## Exercise
Set down every entry exactly as it stands, omitting any picture.

## Entries shown

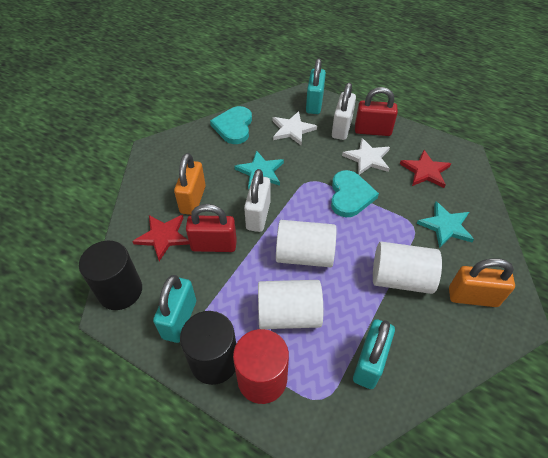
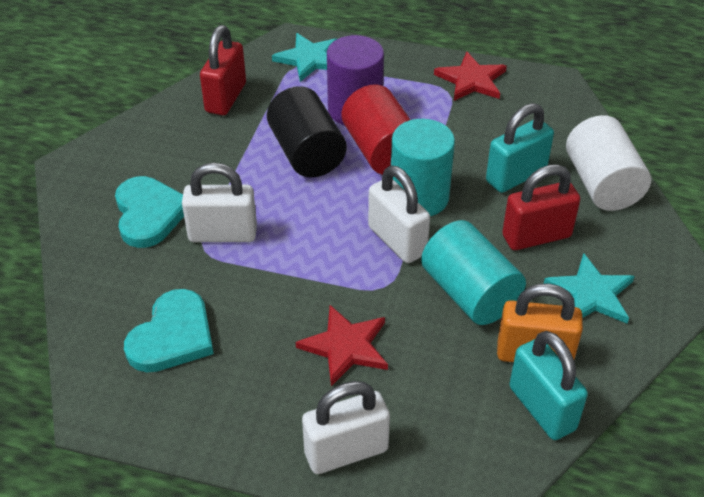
black cylinder: 2 -> 1
orange padlock: 2 -> 1
purple cylinder: 0 -> 1
turquoise cylinder: 0 -> 2
turquoise padlock: 3 -> 2
white cylinder: 3 -> 1
white padlock: 2 -> 3
white star: 2 -> 0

## Result below
black cylinder: 2 -> 1
orange padlock: 2 -> 1
purple cylinder: 0 -> 1
turquoise cylinder: 0 -> 2
turquoise padlock: 3 -> 2
white cylinder: 3 -> 1
white padlock: 2 -> 3
white star: 2 -> 0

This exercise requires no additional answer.